> TASK PROMPT:
Output only the lines that run from the line holding "cyan brick H5" to the end of the entries, both ends included, and skip the pictures.

Stored data
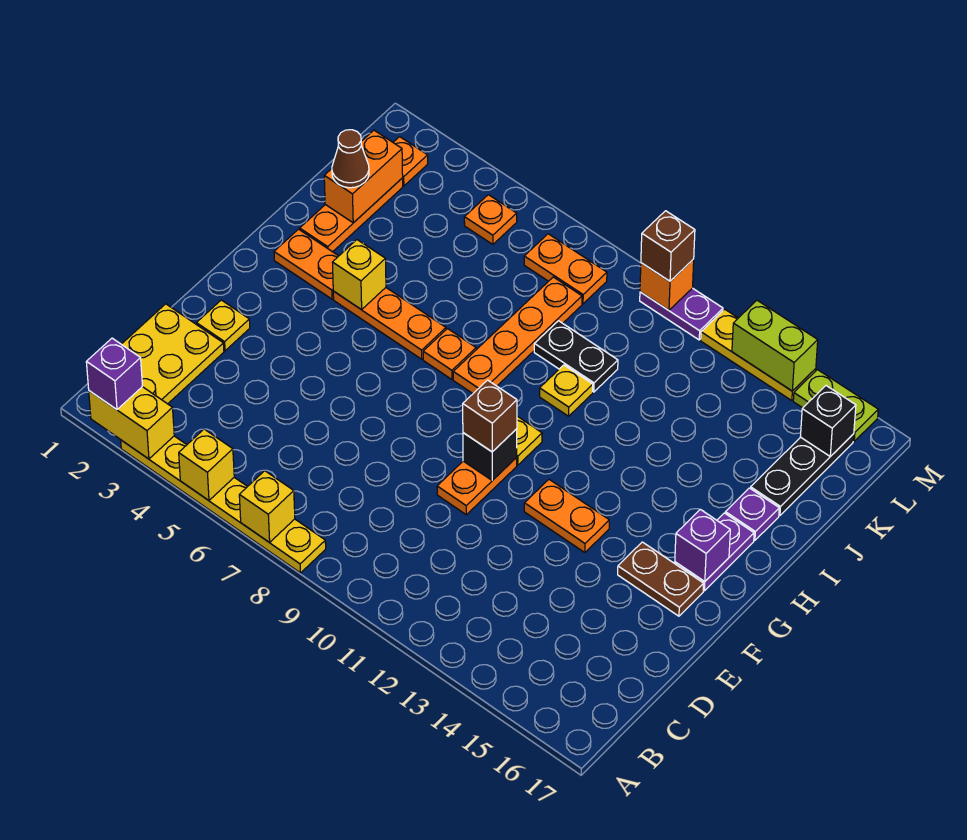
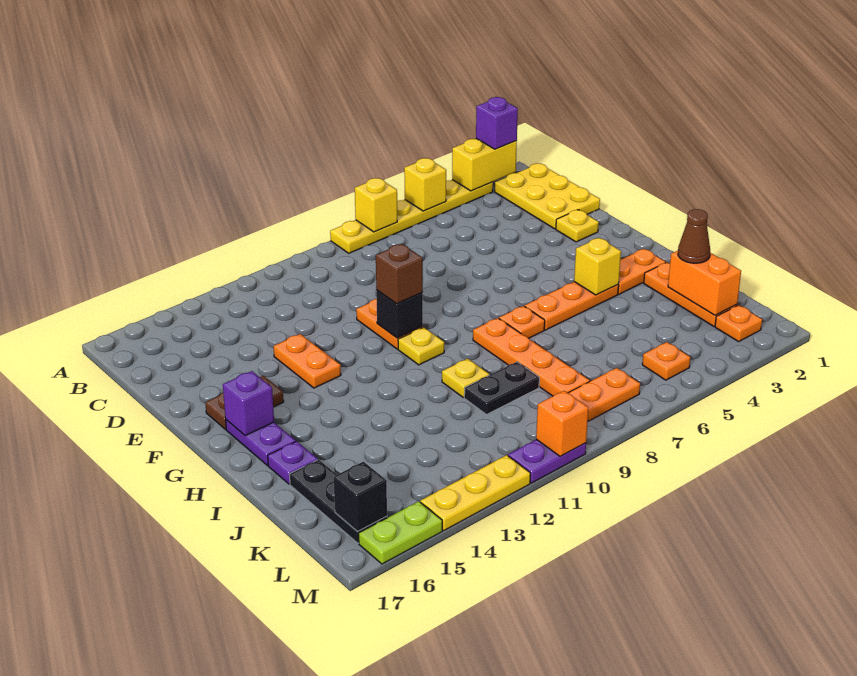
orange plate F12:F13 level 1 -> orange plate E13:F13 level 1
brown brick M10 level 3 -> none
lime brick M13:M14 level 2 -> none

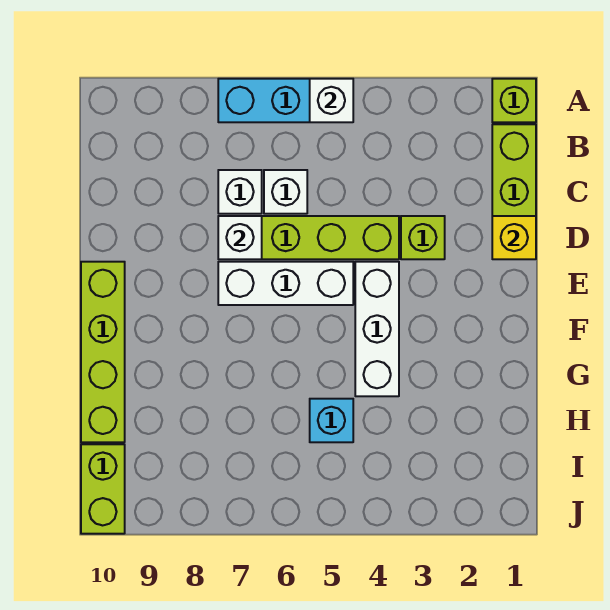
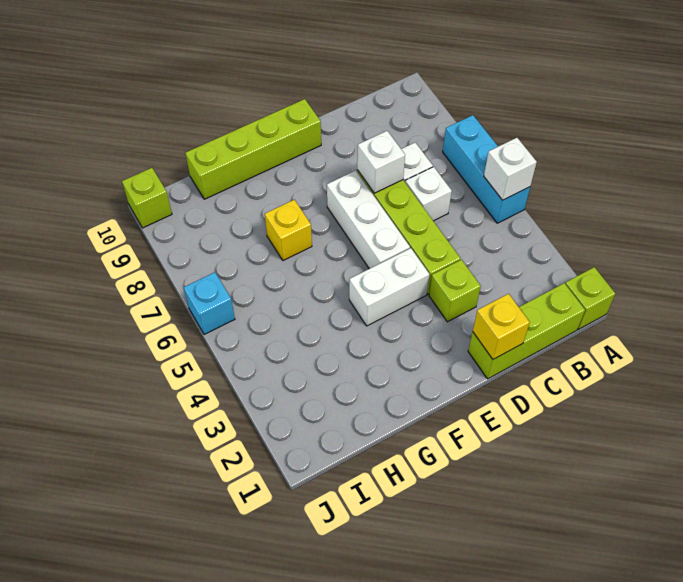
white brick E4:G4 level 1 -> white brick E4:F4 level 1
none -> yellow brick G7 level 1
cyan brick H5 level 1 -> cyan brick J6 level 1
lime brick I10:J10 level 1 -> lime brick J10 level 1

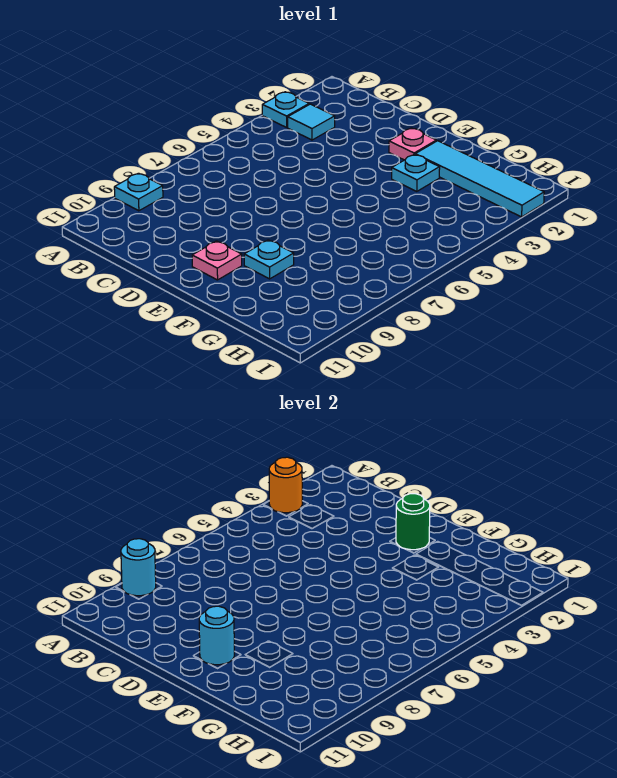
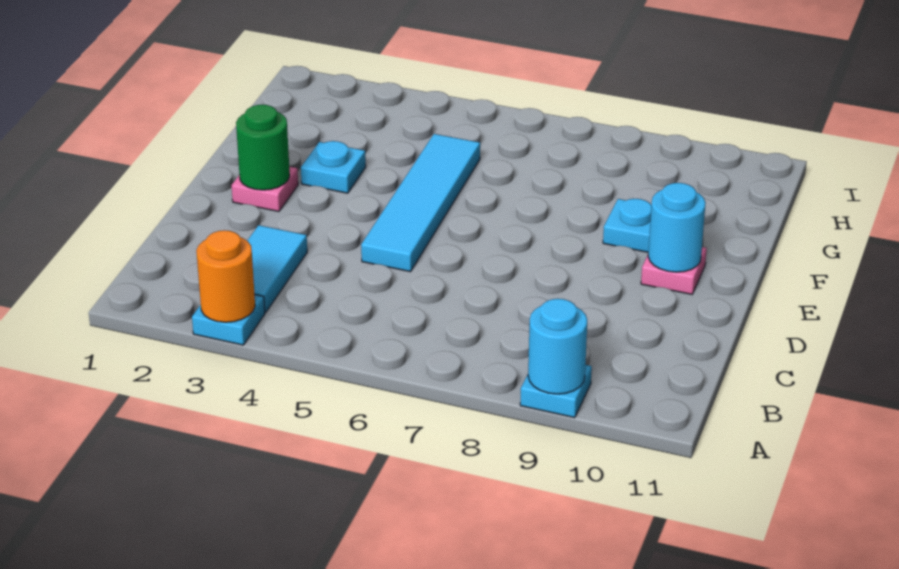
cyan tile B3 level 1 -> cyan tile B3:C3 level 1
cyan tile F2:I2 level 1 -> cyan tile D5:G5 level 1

> EXPECTED OUTPUT:
cyan brick H5 level 1 -> cyan brick J6 level 1
lime brick I10:J10 level 1 -> lime brick J10 level 1

cyan tile B3 level 1 -> cyan tile B3:C3 level 1
cyan tile F2:I2 level 1 -> cyan tile D5:G5 level 1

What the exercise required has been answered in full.